• **EXERCISE TASK**: Rewrite the notation text of each listing so that every "bold" becomes "italic", with nothing else changed. Omit the pictures from your answer.

• **RECORDS FOR THE EXERCISE**:

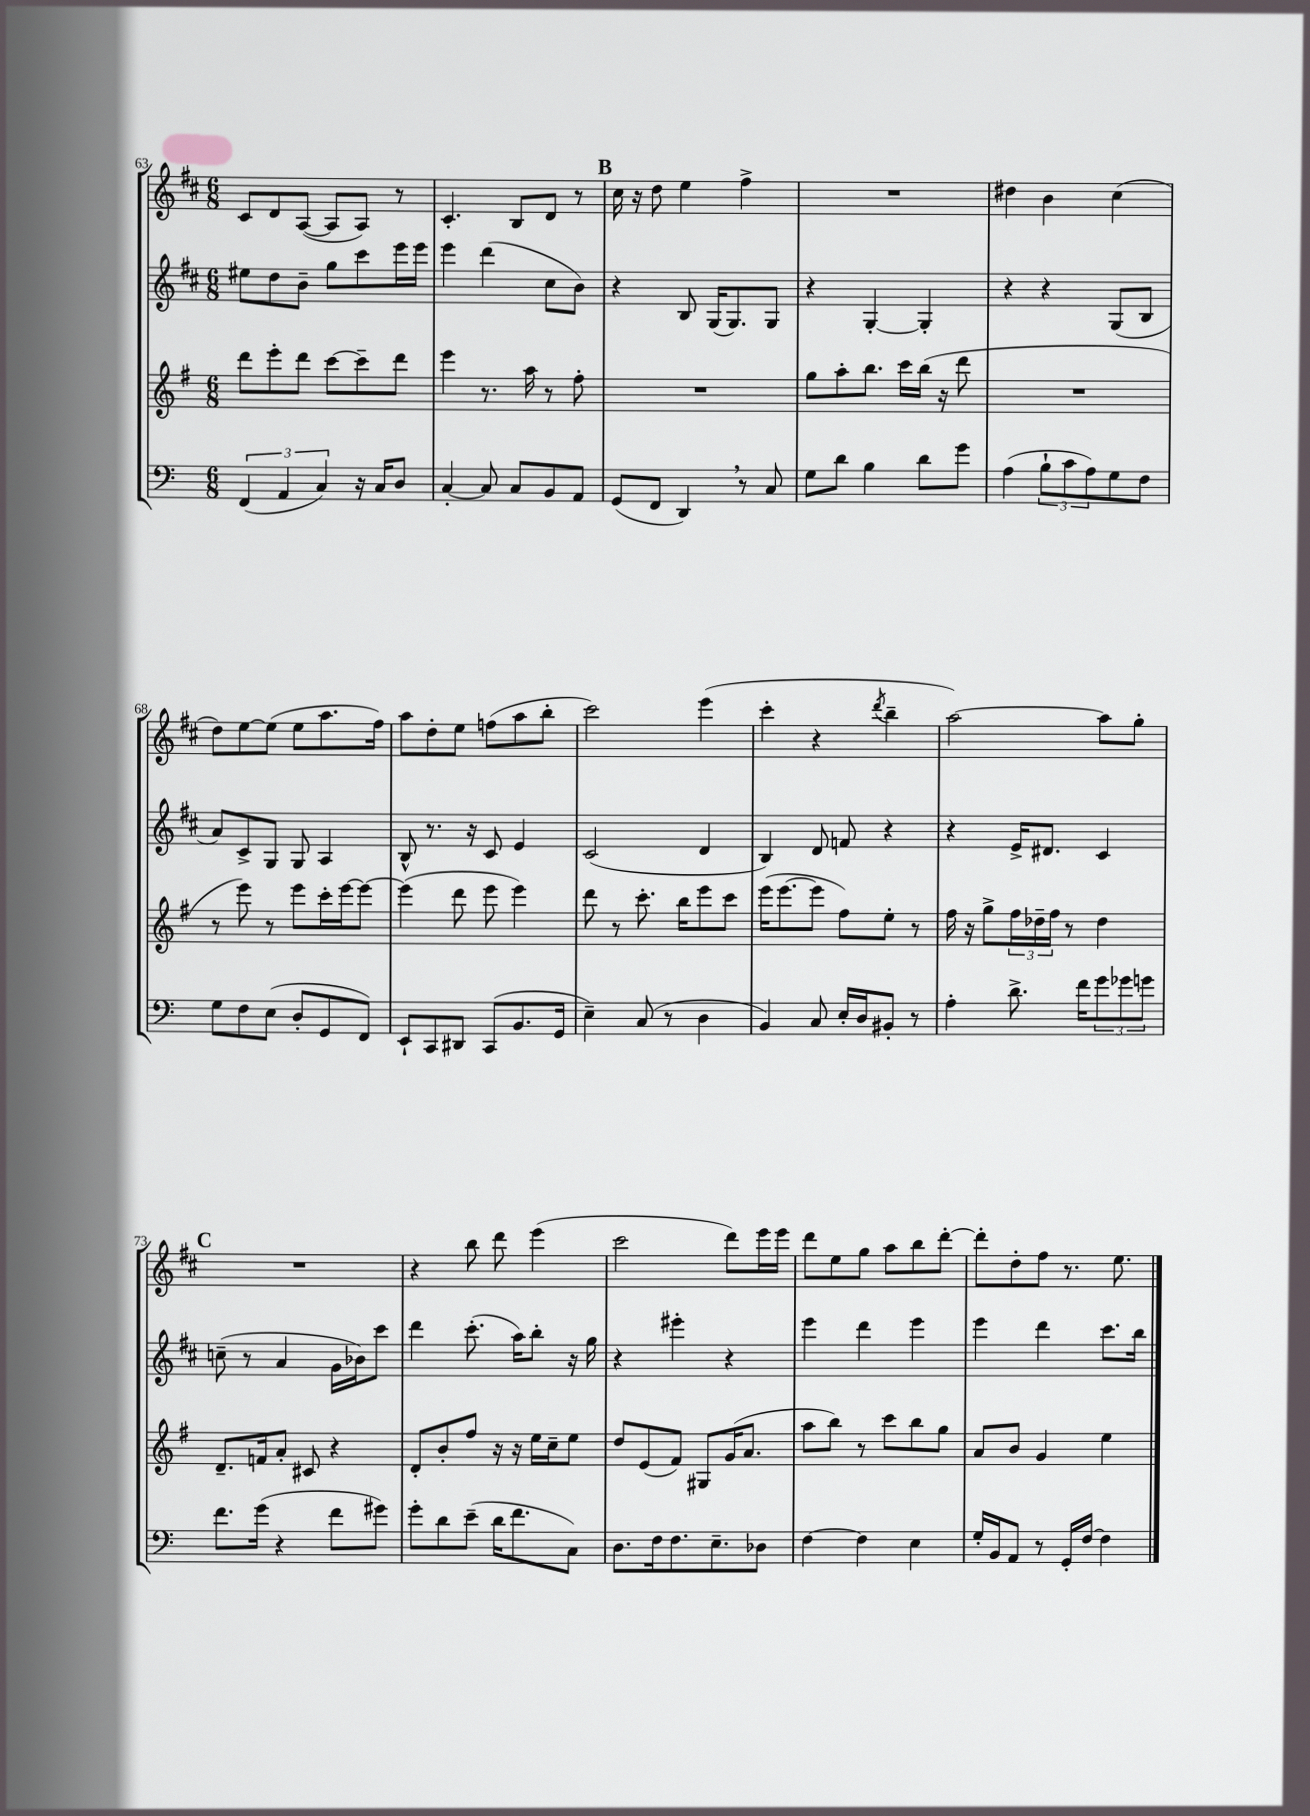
<<
\new StaffGroup <<
\new Staff = "s0" {
    \clef treble \key d \major \numericTimeSignature \time 6/8
    cis'8 d'8 a8~( a8 a8) r8 |
    cis'4.-. b8 d'8 r8 |
    \mark \markup { \bold "B" } cis''16 r16 d''8 e''4 fis''4-> |
    R2. |
    dis''4 b'4 cis''4( |
    d''8) e''8~ e''8( e''8 a''8. fis''16) |
    a''8 d''8-. e''8 f''8( a''8 b''8-. |
    cis'''2) e'''4( |
    cis'''4-. r4 \acciaccatura { d'''8 } b''4-- |
    a''2~) a''8 g''8-. |
    \mark \markup { \bold "C" } R2. |
    r4 b''8 d'''8 e'''4( |
    cis'''2 d'''8) e'''16 e'''16 |
    d'''8 e''8 g''8 a''8 b''8 d'''8~-. |
    d'''8-. d''8-. fis''8 r8. e''8. \bar "|." |
}
\new Staff = "s1" {
    \clef treble \key d \major \numericTimeSignature \time 6/8
    eis''8 d''8 b'8-- g''8 cis'''8 e'''16 e'''16 |
    e'''4 d'''4( cis''8 b'8) |
    \mark \markup { \bold "B" } r4 b8 g16( g8.) g8 |
    r4 g4~-. g4-. |
    r4 r4 g8( b8 |
    a'8) cis'8-> g8 g8 a4 |
    b8-^ r8. r16 cis'8 e'4 |
    cis'2( d'4 |
    b4) d'8 f'8 r4 |
    r4 e'16-> dis'8. cis'4 |
    \mark \markup { \bold "C" } c''8--( r8 a'4 g'16 bes'16) cis'''8 |
    d'''4 cis'''8.-.( a''16) b''8-. r16 g''16 |
    r4 eis'''4-. r4 |
    e'''4 d'''4 e'''4 |
    e'''4 d'''4 cis'''8. b''16 \bar "|." |
}
\new Staff = "s2" {
    \clef treble \key g \major \numericTimeSignature \time 6/8
    d'''8 e'''8-. d'''8 c'''8~ c'''8-- d'''8 |
    e'''4 r8. a''16 r8 fis''8-. |
    \mark \markup { \bold "B" } R2. |
    g''8 a''8-. b''8. c'''16 b''16( r16 d'''8 |
    R2. |
    r8 e'''8) r8 e'''8 c'''16-. e'''16~ e'''8~ |
    e'''4( d'''8 e'''8 e'''4) |
    d'''8 r8 c'''8.-. b''16 e'''8 c'''8 |
    e'''16( e'''8.~ e'''8 fis''8) e''8-. r8 |
    fis''16 r16 g''8-> \tuplet 3/2 { fis''16 des''16-- fis''16 } r8 des''4 |
    \mark \markup { \bold "C" } d'8.-- f'16 a'8-. cis'8 r4 |
    d'8-. b'8-. fis''8 r16 r16 e''16 c''16-- e''8 |
    d''8 e'8( fis'8) gis8 g'16( a'8. |
    a''8 b''8) r8 c'''8 b''8 g''8 |
    a'8 b'8 g'4 e''4 \bar "|." |
}
\new Staff = "s3" {
    \clef bass \key c \major \numericTimeSignature \time 6/8
    \tuplet 3/2 { f,4( a,4 c4) } r16 c16 d8 |
    c4~-. c8 c8 b,8 a,8 |
    \mark \markup { \bold "B" } g,8( f,8 d,4) \breathe r8 c8 |
    g8 d'8 b4 d'8 g'8 |
    a4( \tuplet 3/2 { b8-! c'8 a8) } g8 f8 |
    g8 f8 e8( d8-. g,8 f,8) |
    e,8-! c,8 dis,8 c,8( b,8. g,16 |
    e4--) c8( r8 d4 |
    b,4) c8 e16-. d16 bis,8-. r8 |
    a4-. d'8.-> f'16 \tuplet 3/2 { g'8 ges'8 g'8 } |
    \mark \markup { \bold "C" } f'8. g'16( r4 f'8 gis'8) |
    g'8-. d'8 e'8--( d'16 f'8. c8) |
    d8. f16 f8. e8.-- des8 |
    f4~ f4 e4 |
    g16-. b,16 a,8 r8 g,16-. f16~ f4 \bar "|." |
}
>>
>>
\layout { \context { \Score currentBarNumber = #63 } }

• **WRITTEN SOLUTION**:
<<
\new StaffGroup <<
\new Staff = "s0" {
    \clef treble \key d \major \numericTimeSignature \time 6/8
    cis'8 d'8 a8~( a8 a8) r8 |
    cis'4.-. b8 d'8 r8 |
    \mark \markup { \italic "B" } cis''16 r16 d''8 e''4 fis''4-> |
    R2. |
    dis''4 b'4 cis''4( |
    d''8) e''8~ e''8( e''8 a''8. fis''16) |
    a''8 d''8-. e''8 f''8( a''8 b''8-. |
    cis'''2) e'''4( |
    cis'''4-. r4 \acciaccatura { d'''8 } b''4-- |
    a''2~) a''8 g''8-. |
    \mark \markup { \italic "C" } R2. |
    r4 b''8 d'''8 e'''4( |
    cis'''2 d'''8) e'''16 e'''16 |
    d'''8 e''8 g''8 a''8 b''8 d'''8~-. |
    d'''8-. d''8-. fis''8 r8. e''8. \bar "|." |
}
\new Staff = "s1" {
    \clef treble \key d \major \numericTimeSignature \time 6/8
    eis''8 d''8 b'8-- g''8 cis'''8 e'''16 e'''16 |
    e'''4 d'''4( cis''8 b'8) |
    \mark \markup { \italic "B" } r4 b8 g16( g8.) g8 |
    r4 g4~-. g4-. |
    r4 r4 g8( b8 |
    a'8) cis'8-> g8 g8 a4 |
    b8-^ r8. r16 cis'8 e'4 |
    cis'2( d'4 |
    b4) d'8 f'8 r4 |
    r4 e'16-> dis'8. cis'4 |
    \mark \markup { \italic "C" } c''8--( r8 a'4 g'16 bes'16) cis'''8 |
    d'''4 cis'''8.-.( a''16) b''8-. r16 g''16 |
    r4 eis'''4-. r4 |
    e'''4 d'''4 e'''4 |
    e'''4 d'''4 cis'''8. b''16 \bar "|." |
}
\new Staff = "s2" {
    \clef treble \key g \major \numericTimeSignature \time 6/8
    d'''8 e'''8-. d'''8 c'''8~ c'''8-- d'''8 |
    e'''4 r8. a''16 r8 fis''8-. |
    \mark \markup { \italic "B" } R2. |
    g''8 a''8-. b''8. c'''16 b''16( r16 d'''8 |
    R2. |
    r8 e'''8) r8 e'''8 c'''16-. e'''16~ e'''8~ |
    e'''4( d'''8 e'''8 e'''4) |
    d'''8 r8 c'''8.-. b''16 e'''8 c'''8 |
    e'''16( e'''8.~ e'''8 fis''8) e''8-. r8 |
    fis''16 r16 g''8-> \tuplet 3/2 { fis''16 des''16-- fis''16 } r8 des''4 |
    \mark \markup { \italic "C" } d'8.-- f'16 a'8-. cis'8 r4 |
    d'8-. b'8-. fis''8 r16 r16 e''16 c''16-- e''8 |
    d''8 e'8( fis'8) gis8 g'16( a'8. |
    a''8 b''8) r8 c'''8 b''8 g''8 |
    a'8 b'8 g'4 e''4 \bar "|." |
}
\new Staff = "s3" {
    \clef bass \key c \major \numericTimeSignature \time 6/8
    \tuplet 3/2 { f,4( a,4 c4) } r16 c16 d8 |
    c4~-. c8 c8 b,8 a,8 |
    \mark \markup { \italic "B" } g,8( f,8 d,4) \breathe r8 c8 |
    g8 d'8 b4 d'8 g'8 |
    a4( \tuplet 3/2 { b8-! c'8 a8) } g8 f8 |
    g8 f8 e8( d8-. g,8 f,8) |
    e,8-! c,8 dis,8 c,8( b,8. g,16 |
    e4--) c8( r8 d4 |
    b,4) c8 e16-. d16 bis,8-. r8 |
    a4-. d'8.-> f'16 \tuplet 3/2 { g'8 ges'8 g'8 } |
    \mark \markup { \italic "C" } f'8. g'16( r4 f'8 gis'8) |
    g'8-. d'8 e'8--( d'16 f'8. c8) |
    d8. f16 f8. e8.-- des8 |
    f4~ f4 e4 |
    g16-. b,16 a,8 r8 g,16-. f16~ f4 \bar "|." |
}
>>
>>
\layout { \context { \Score currentBarNumber = #63 } }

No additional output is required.